Records to process >>

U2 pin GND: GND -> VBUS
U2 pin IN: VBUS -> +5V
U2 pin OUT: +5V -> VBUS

* * *

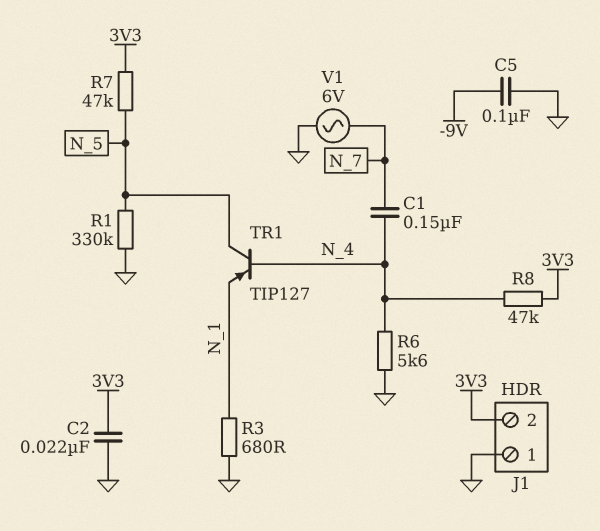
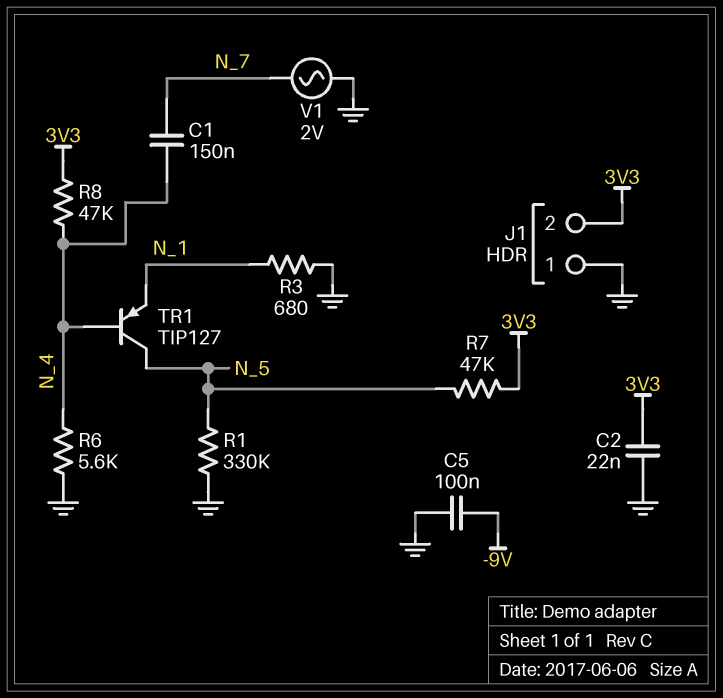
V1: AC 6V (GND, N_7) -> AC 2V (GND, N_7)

---

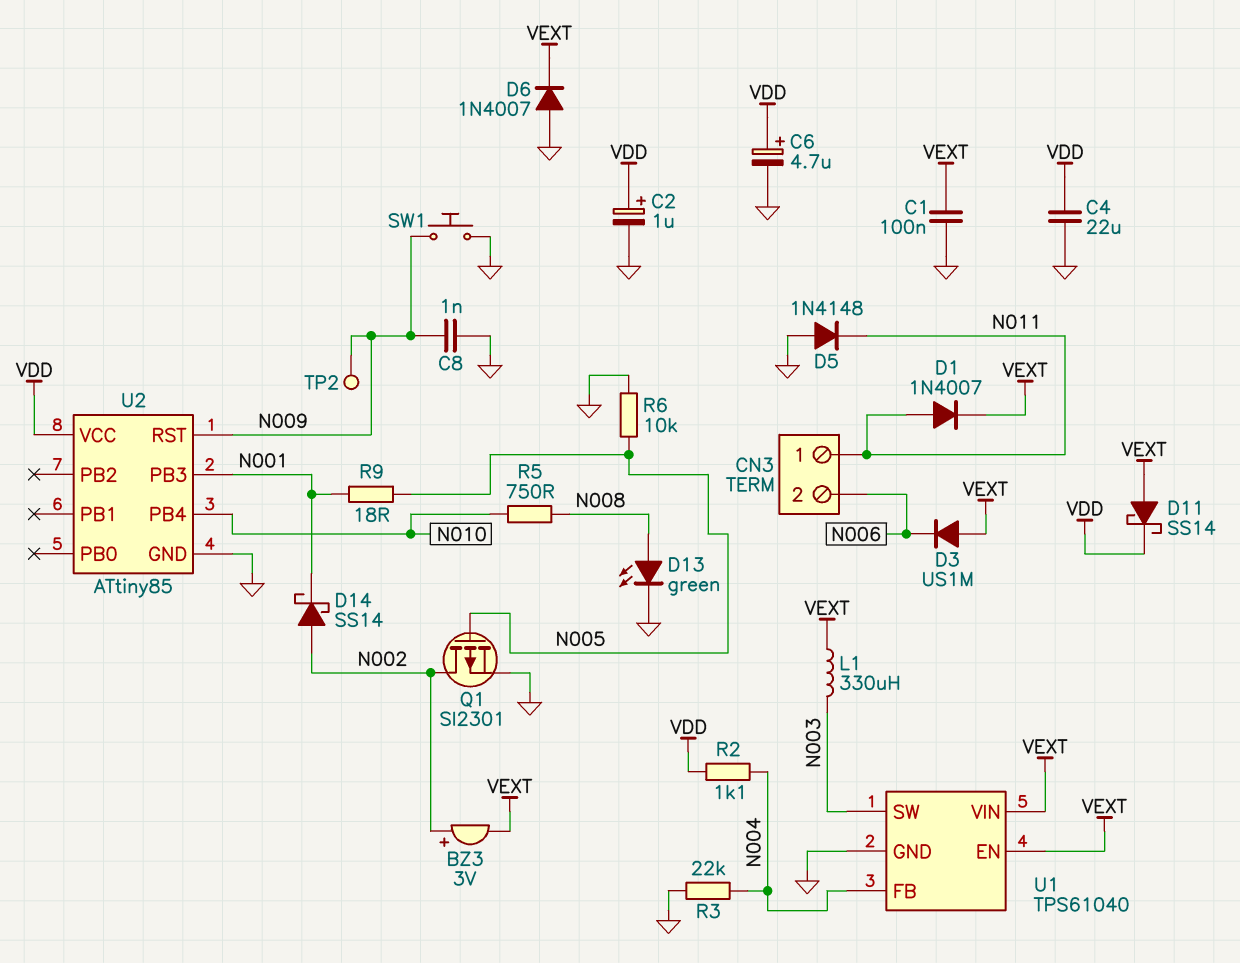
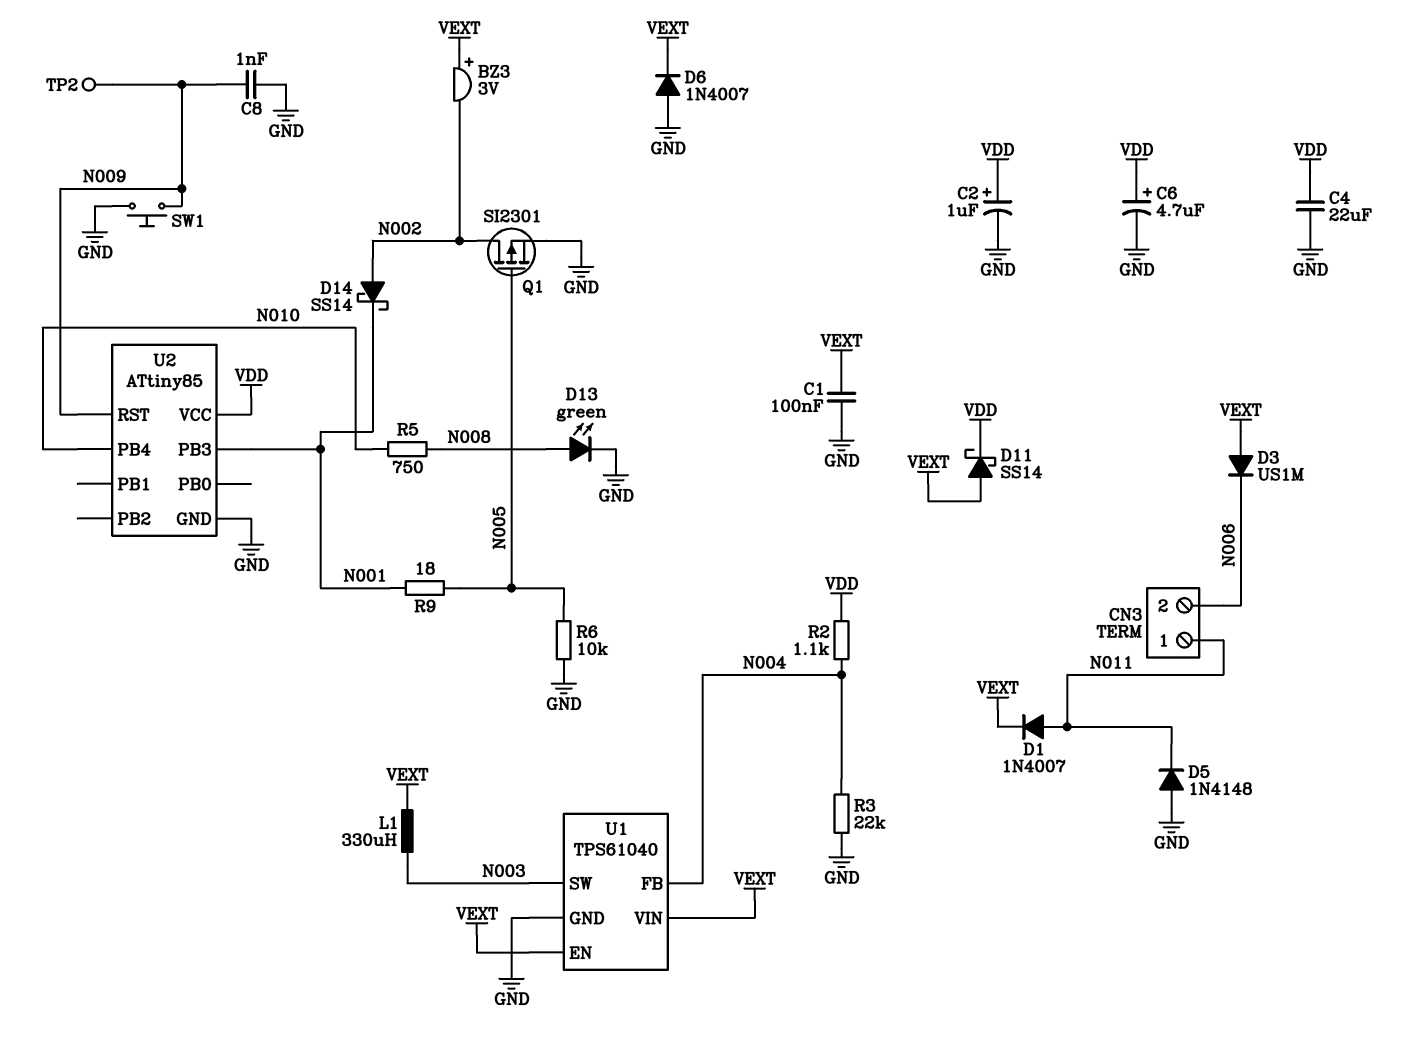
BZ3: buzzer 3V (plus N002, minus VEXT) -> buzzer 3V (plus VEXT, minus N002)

Work to complete >> State the number of lines in the records that hold the string "VBUS", and add nothing.

Response >> 3